WHAT THE TASK ASKS: Rewrite everything from the line containing "nodded [682, 675]" down to the final line of the records, including the words, and increase every coordinate value by 53.

* begin RECORDS FOR THE TASK *

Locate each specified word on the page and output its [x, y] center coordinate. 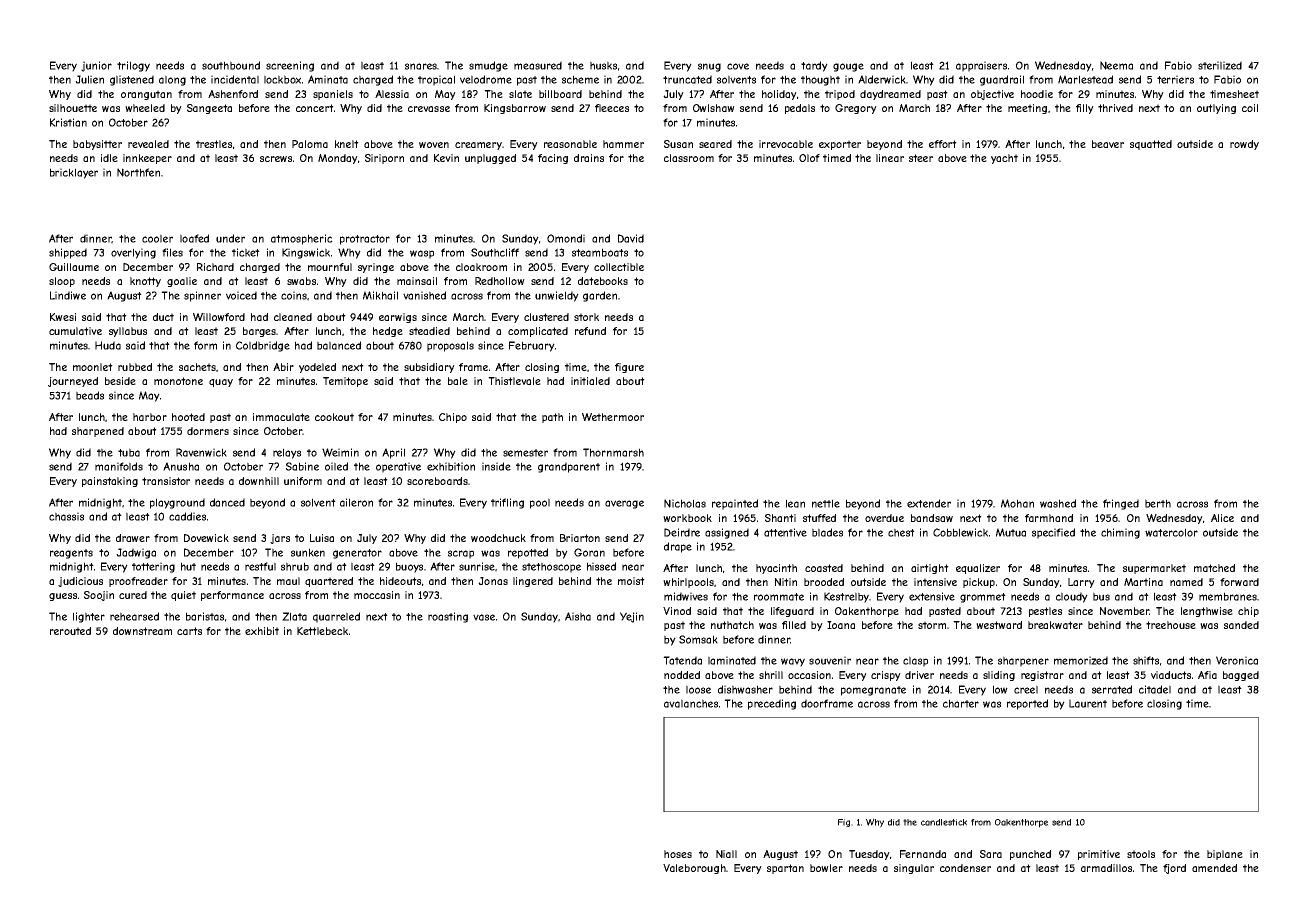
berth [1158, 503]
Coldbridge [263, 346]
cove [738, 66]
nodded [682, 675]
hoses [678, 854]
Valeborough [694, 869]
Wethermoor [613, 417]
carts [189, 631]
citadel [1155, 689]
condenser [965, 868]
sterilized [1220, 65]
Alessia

* end RECORDS FOR THE TASK *

SOLUTION TO THE PROBLEM:
nodded [735, 728]
hoses [731, 907]
Valeborough [747, 922]
Wethermoor [666, 470]
carts [242, 684]
citadel [1208, 742]
condenser [1018, 921]
sterilized [1273, 118]
Alessia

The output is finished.